[Extracted entries]:
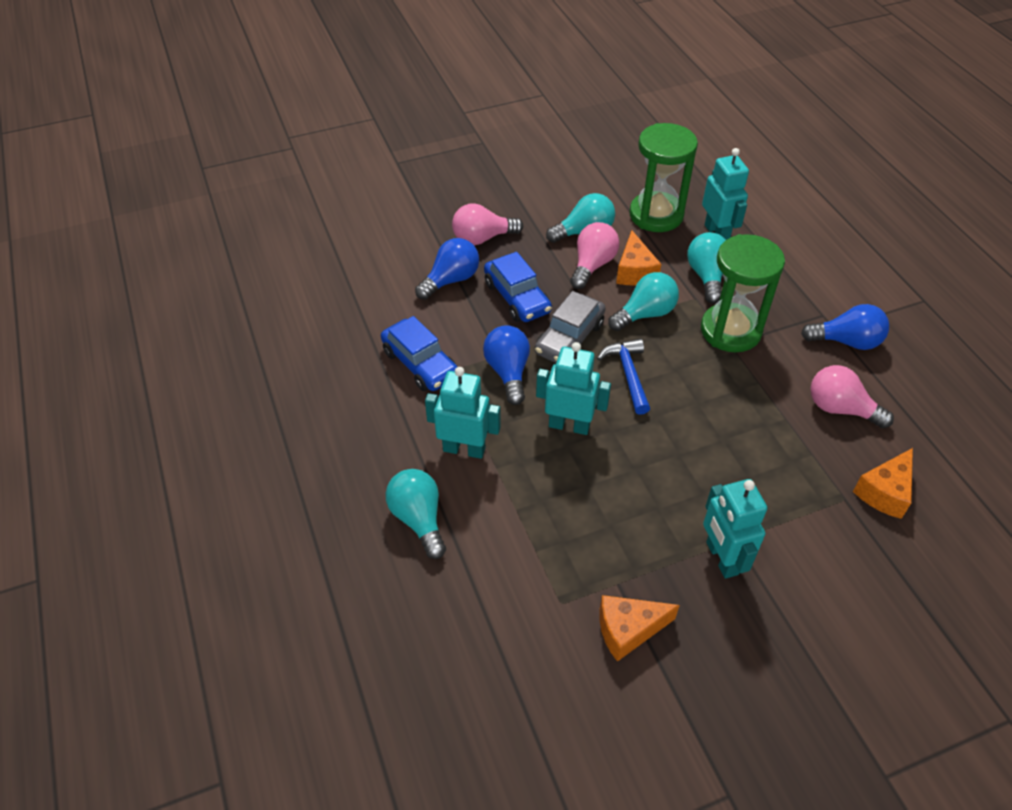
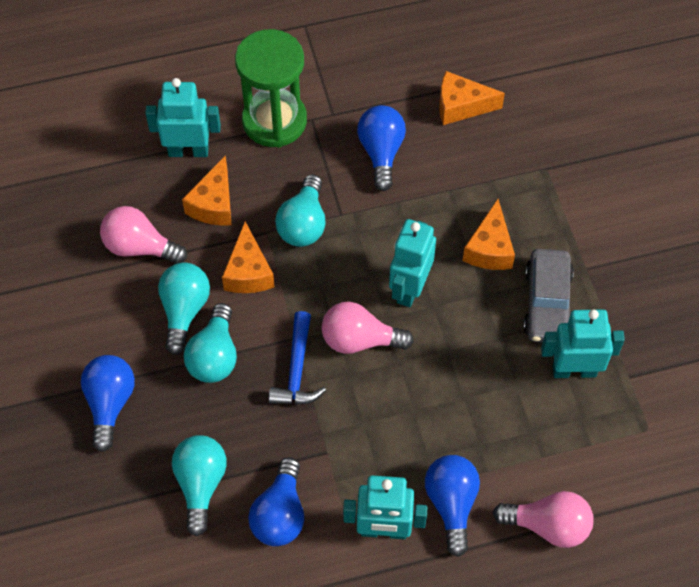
blue car: 2 -> 0
blue light bulb: 3 -> 4
green hourglass: 2 -> 1
orange cheese: 3 -> 4

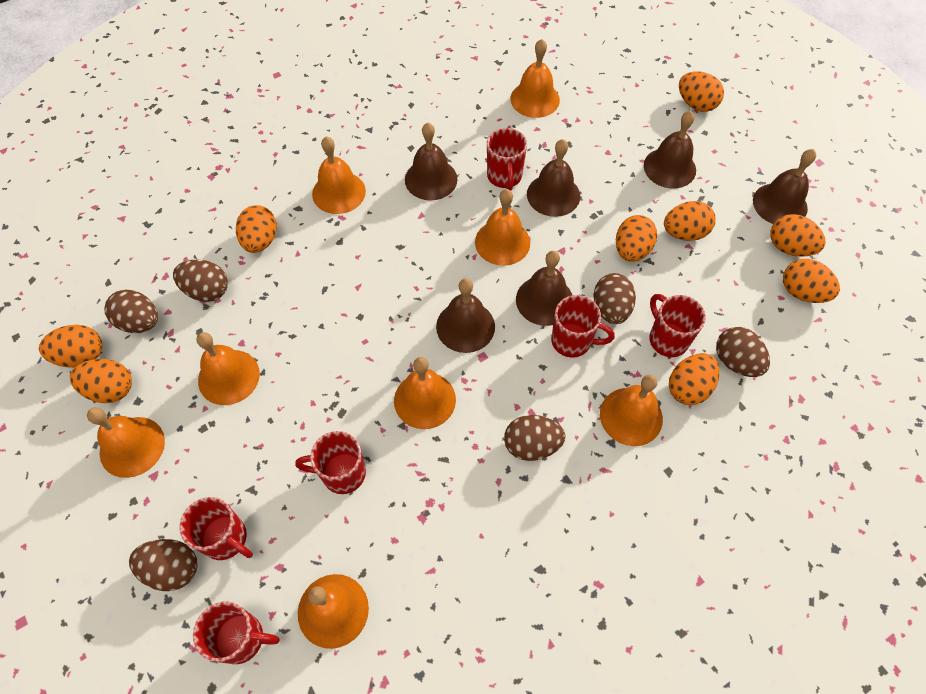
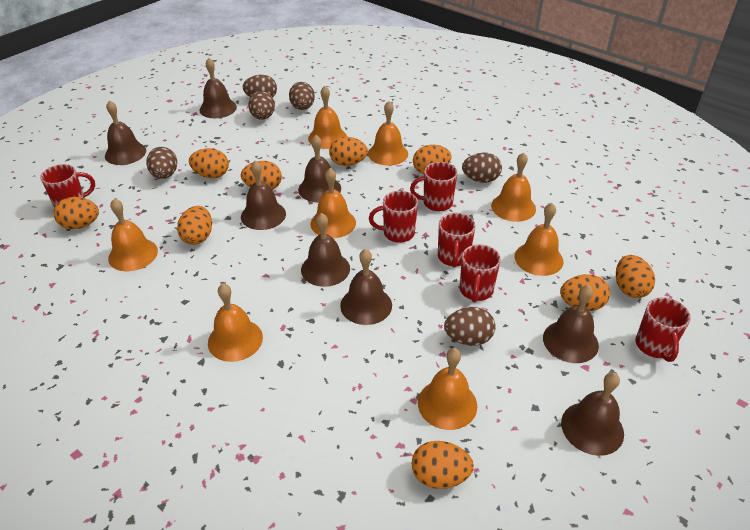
brown bell: 6 -> 8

[Task to complete]: Begin at the line with "green hourglass: 2 -> 1" and end at the last line of the data above. Reproduce those lines exactly, but not the pictures.

[Result]:
green hourglass: 2 -> 1
orange cheese: 3 -> 4

brown bell: 6 -> 8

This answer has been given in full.